> **RECORDS TO USE**
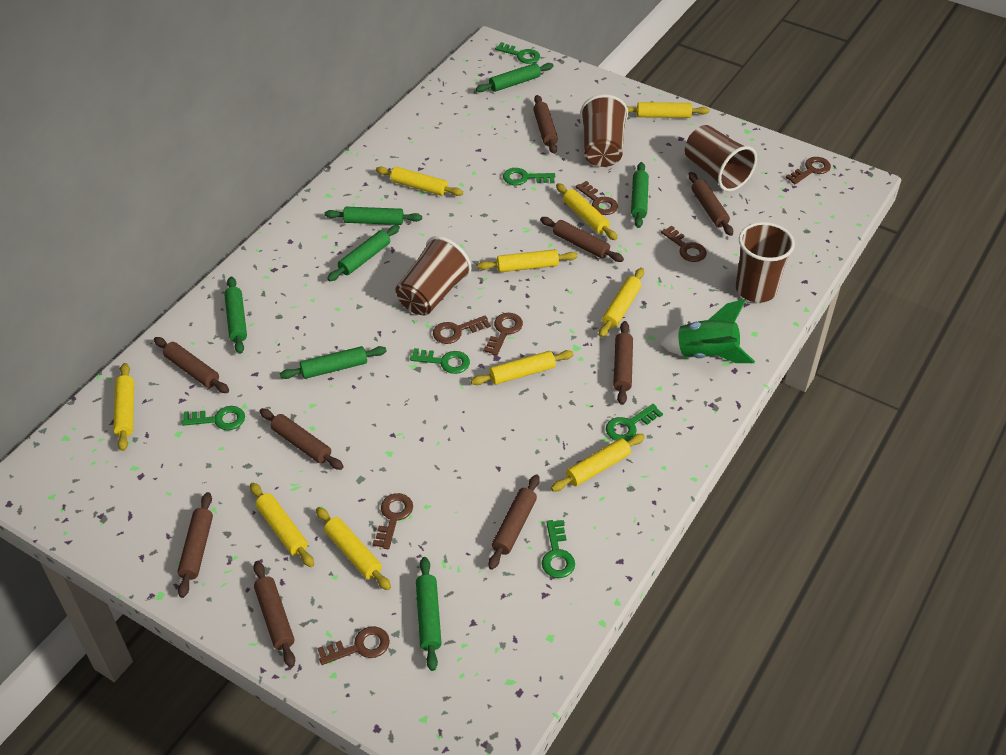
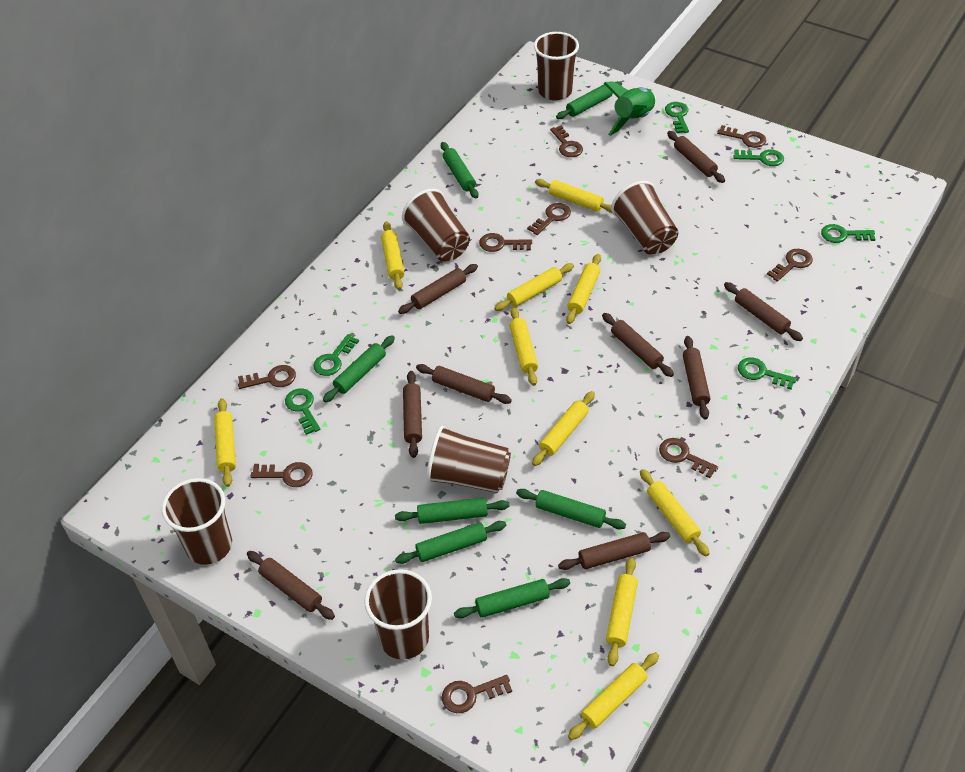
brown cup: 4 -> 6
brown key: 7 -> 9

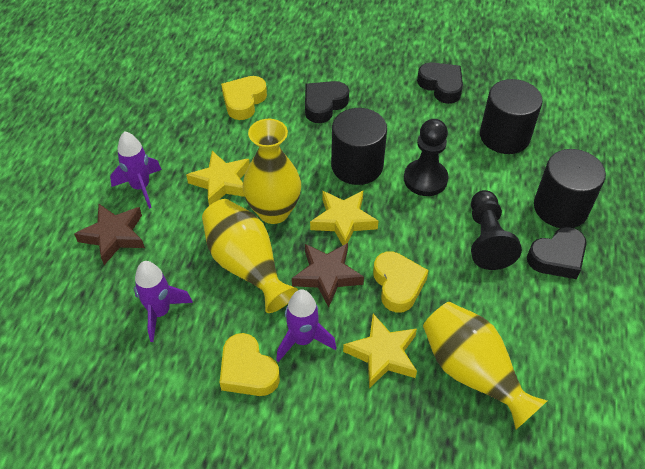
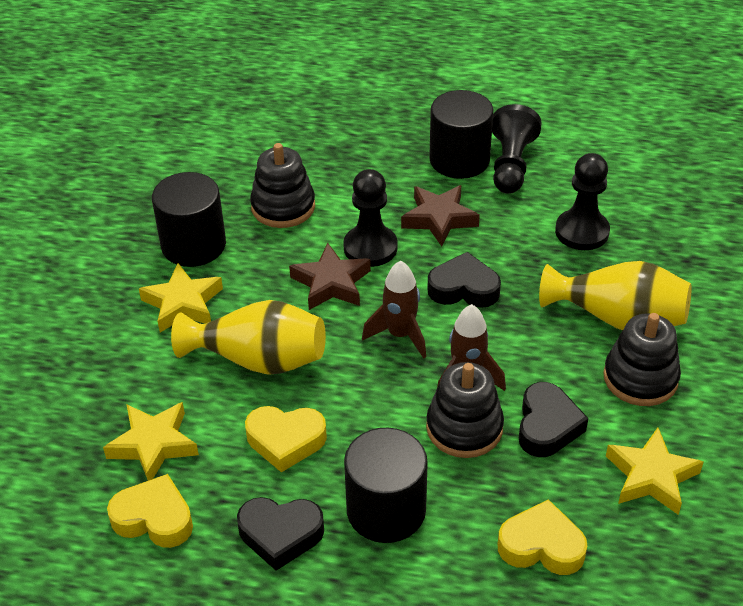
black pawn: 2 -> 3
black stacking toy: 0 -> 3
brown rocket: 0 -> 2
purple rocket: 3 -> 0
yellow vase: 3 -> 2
---
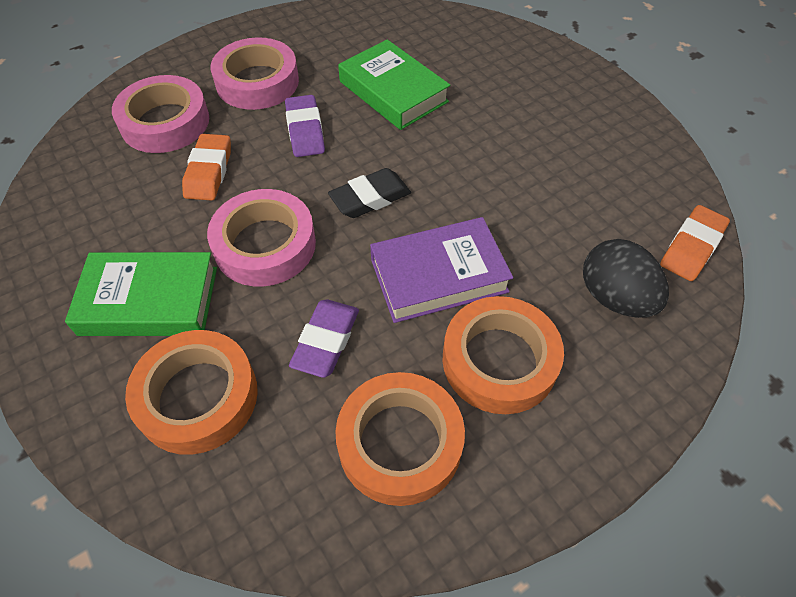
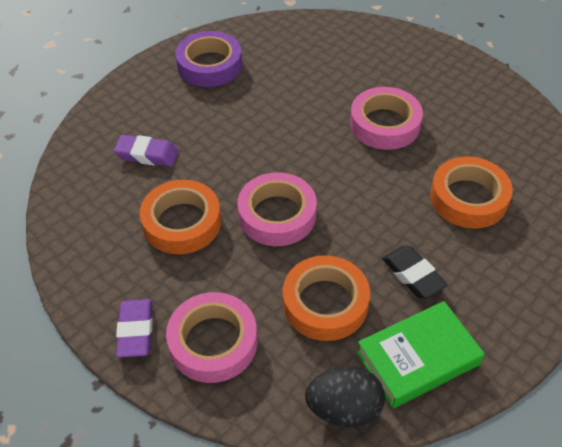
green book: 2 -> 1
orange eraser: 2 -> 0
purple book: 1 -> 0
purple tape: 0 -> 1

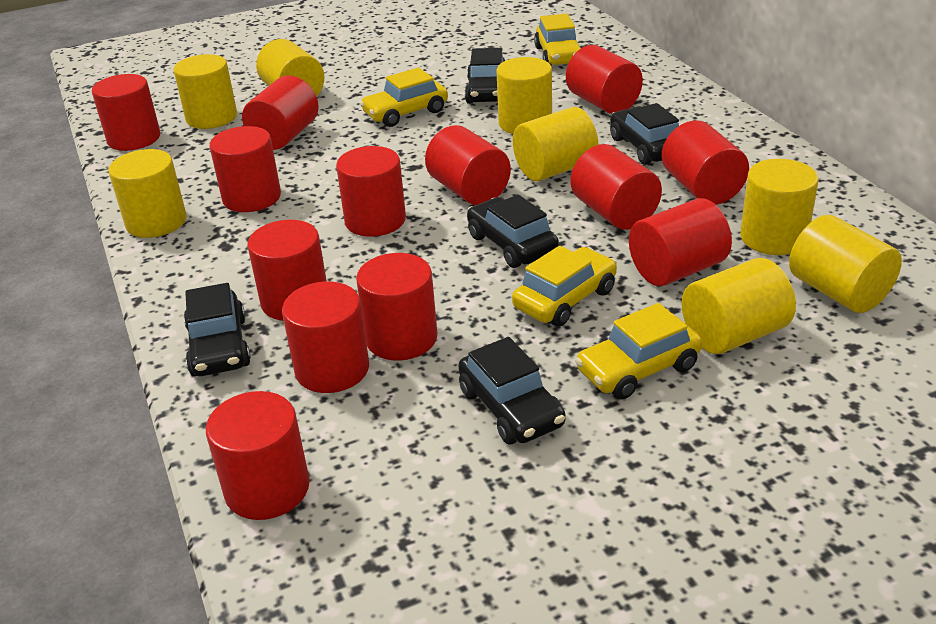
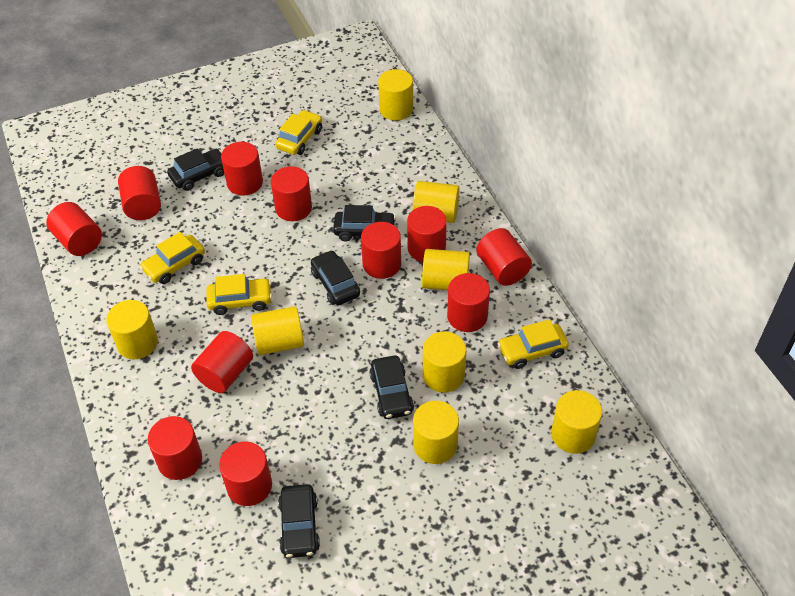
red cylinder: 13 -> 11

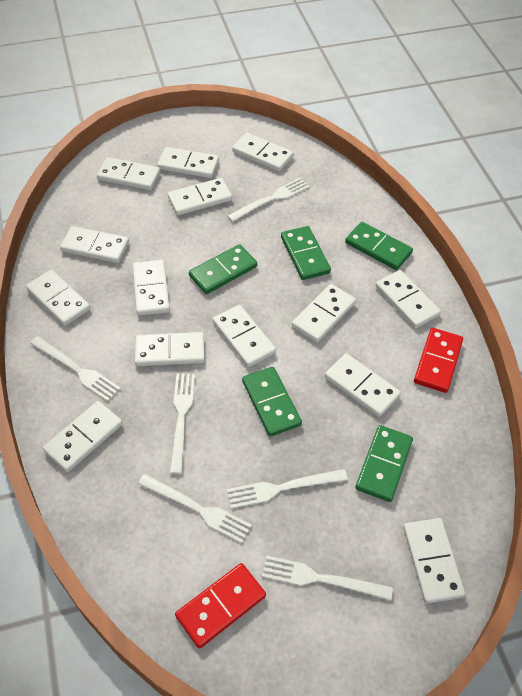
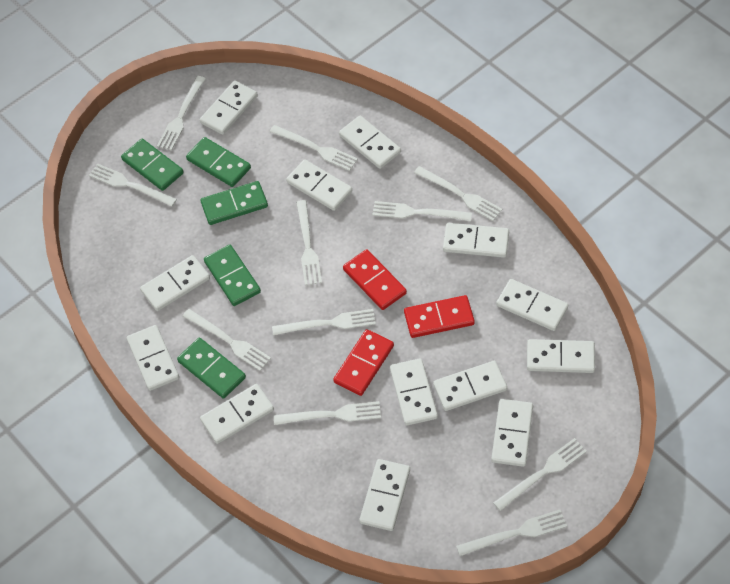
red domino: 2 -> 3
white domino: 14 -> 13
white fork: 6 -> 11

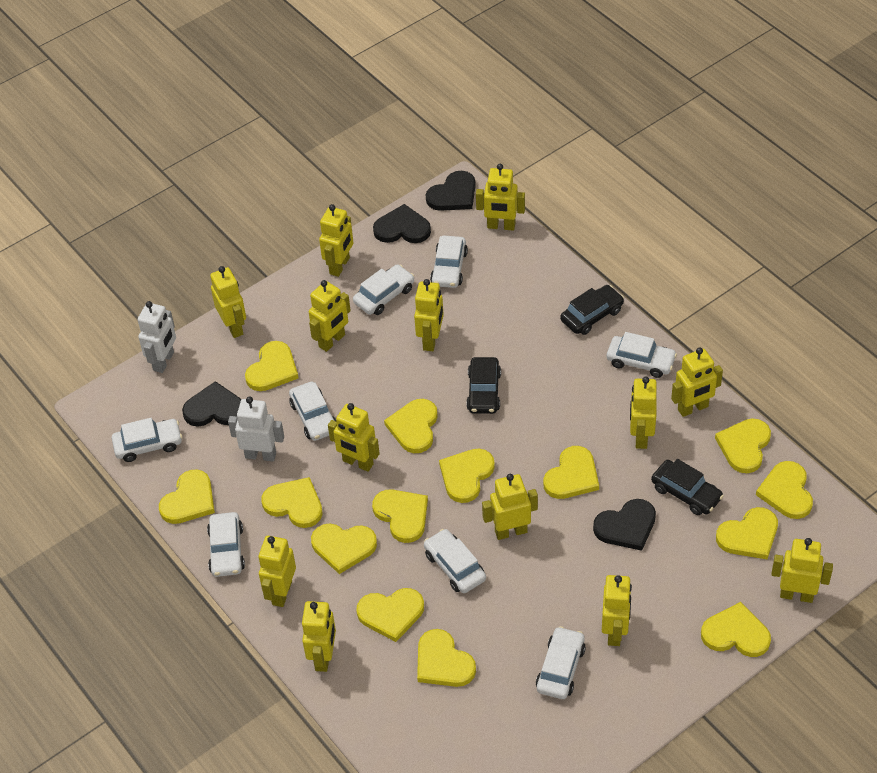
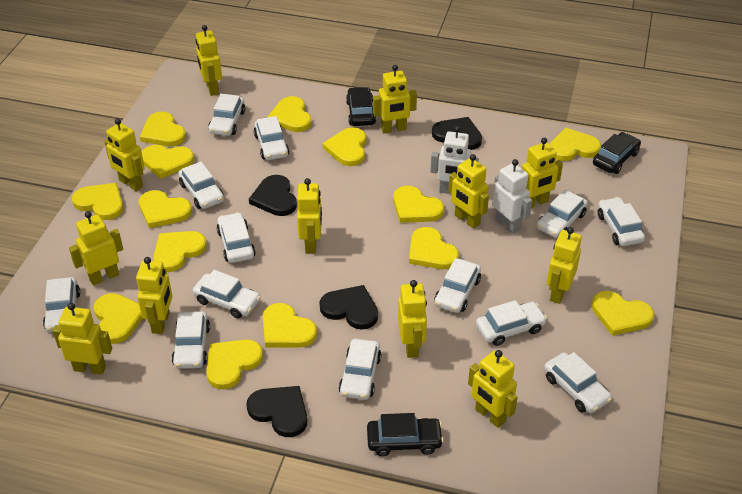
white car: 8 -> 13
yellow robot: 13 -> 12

> **PROBLEM REQUIREMENTS**
Among the entries above, find the line with "black pawn: 2 -> 3" and the line with "yellow vase: 3 -> 2"; give again exactly these two lines and all lines between them.

> **RESULT OF THE TASK**
black pawn: 2 -> 3
black stacking toy: 0 -> 3
brown rocket: 0 -> 2
purple rocket: 3 -> 0
yellow vase: 3 -> 2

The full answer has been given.